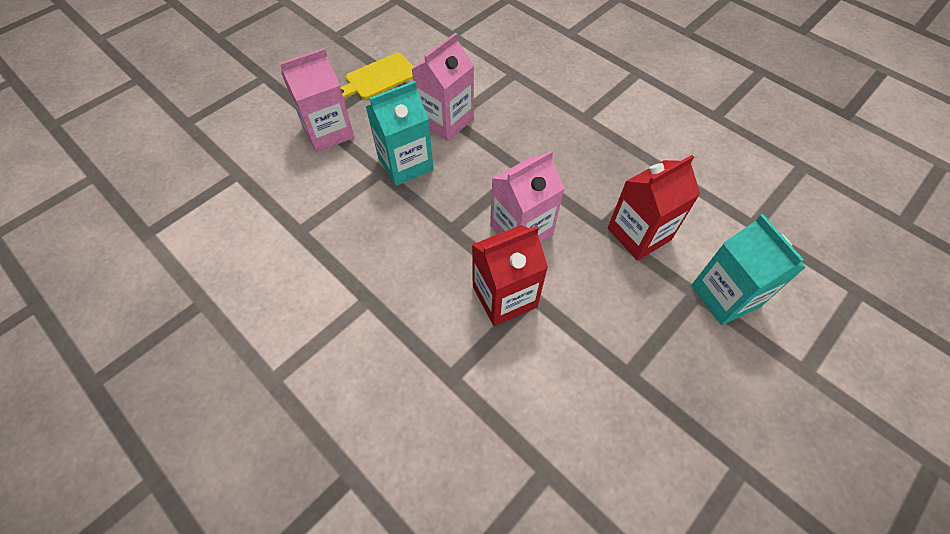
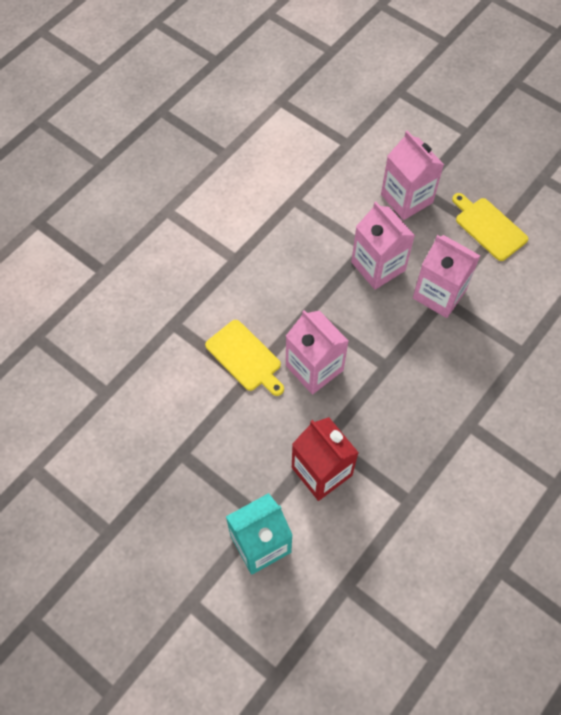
camera: 85 degrees right, 5 degrees up
(405, 164) = (378, 266): turquoise carton -> pink carton
(504, 296) = (245, 358): red carton -> yellow cutting board

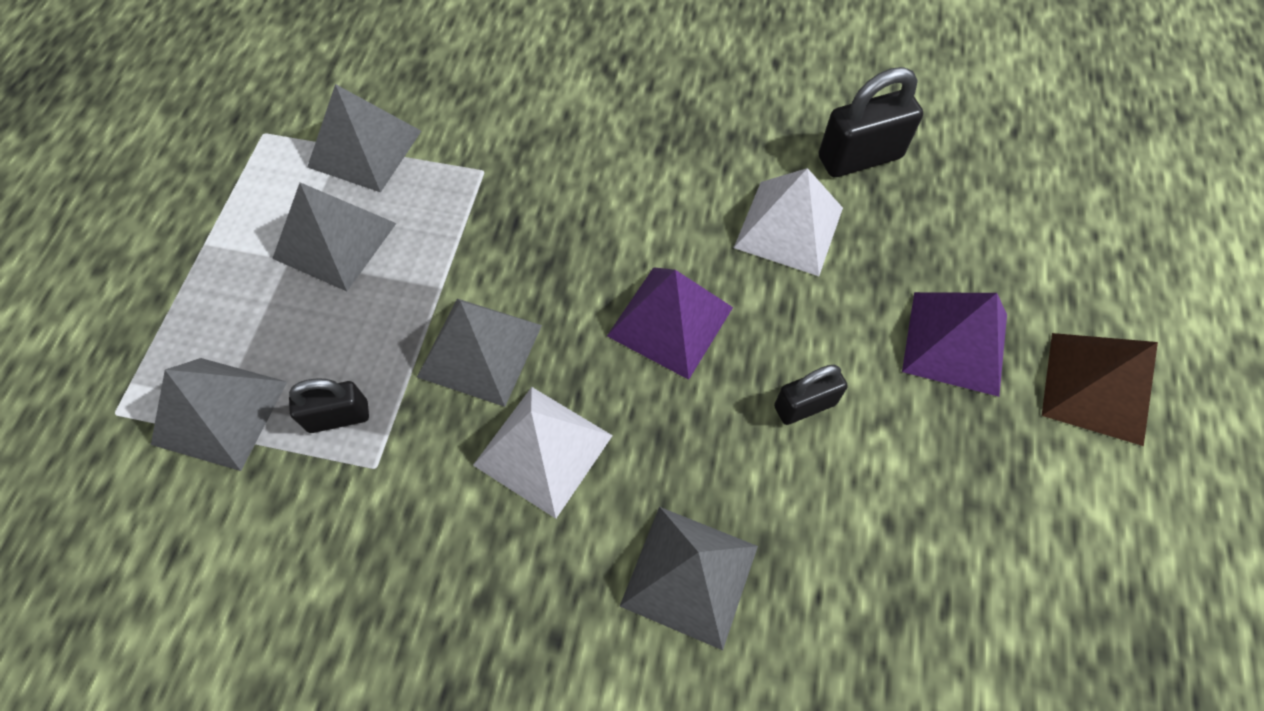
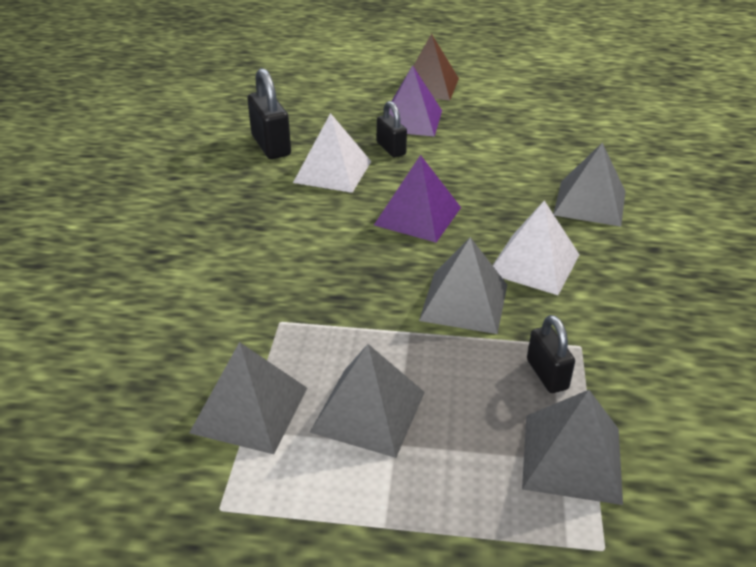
camera: 95 degrees left, 25 degrees down
(805, 405) = (466, 166): black padlock -> black padlock (391, 149)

### Task requirements
From the line containing "(504, 296) = (245, 358): red" through the last line of the records above, reproduce every line exactly, leaving out the pictures.

### Written solution
(504, 296) = (245, 358): red carton -> yellow cutting board

camera: 95 degrees left, 25 degrees down
(805, 405) = (466, 166): black padlock -> black padlock (391, 149)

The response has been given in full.